▶ **About this task**: Go line by line through the entries below and count those containing the string "round"; give only the count.

● ● ● ● ●

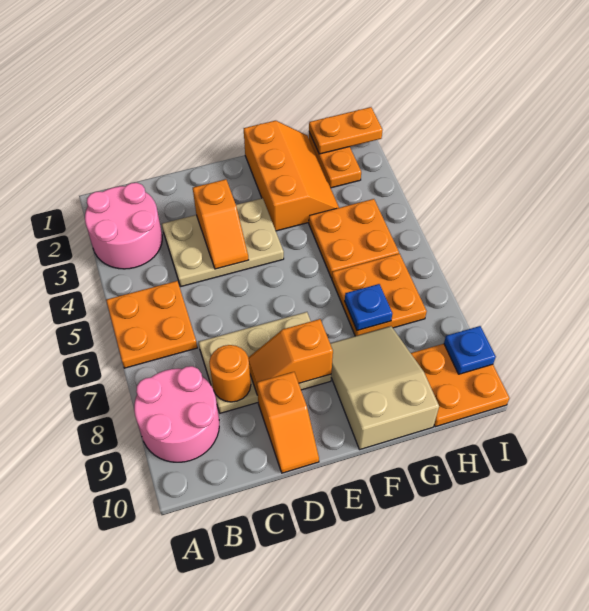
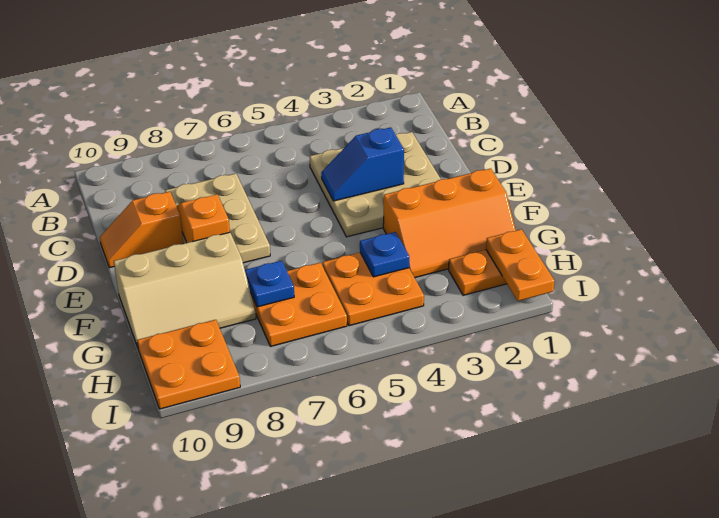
pink round brick A2:B3 level 1 -> none
orange plate A5:B6 level 1 -> none
pink round brick A8:B9 level 1 -> none
tan plate C3:E4 level 1 -> tan plate C2:E4 level 1
orange round brick C8 level 2 -> none
orange slope D3:D4 level 2 top 3 -> blue slope D3:D4 level 2 top 3
tan slope F8:G10 level 1 top 10 -> tan slope F8:G10 level 1 top F
blue plate I9 level 2 -> blue plate G4 level 2

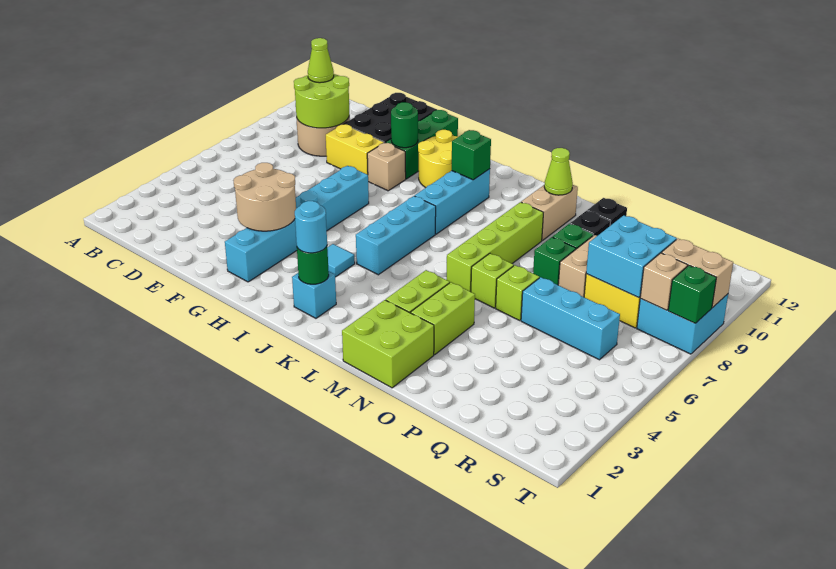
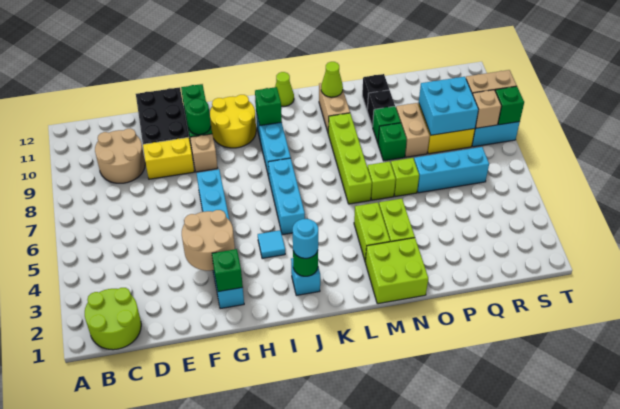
lime round brick C9:D10 level 2 -> lime round brick B1:C2 level 1
lime cone C10 level 3 -> lime cone K12 level 1
none -> green brick G2 level 2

● ● ● ● ●

▶ **Solution below**: 4